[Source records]
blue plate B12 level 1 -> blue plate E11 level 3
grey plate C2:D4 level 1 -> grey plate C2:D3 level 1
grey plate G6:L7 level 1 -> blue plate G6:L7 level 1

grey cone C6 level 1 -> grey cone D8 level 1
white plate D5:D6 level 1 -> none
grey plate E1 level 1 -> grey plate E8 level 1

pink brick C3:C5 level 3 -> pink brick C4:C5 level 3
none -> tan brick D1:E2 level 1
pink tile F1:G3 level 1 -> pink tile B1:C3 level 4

■ REQUIRED WORK:
Please print out every record exactly as it is written.

■ TASK SOLUTION:
blue plate B12 level 1 -> blue plate E11 level 3
grey plate C2:D4 level 1 -> grey plate C2:D3 level 1
grey plate G6:L7 level 1 -> blue plate G6:L7 level 1

grey cone C6 level 1 -> grey cone D8 level 1
white plate D5:D6 level 1 -> none
grey plate E1 level 1 -> grey plate E8 level 1

pink brick C3:C5 level 3 -> pink brick C4:C5 level 3
none -> tan brick D1:E2 level 1
pink tile F1:G3 level 1 -> pink tile B1:C3 level 4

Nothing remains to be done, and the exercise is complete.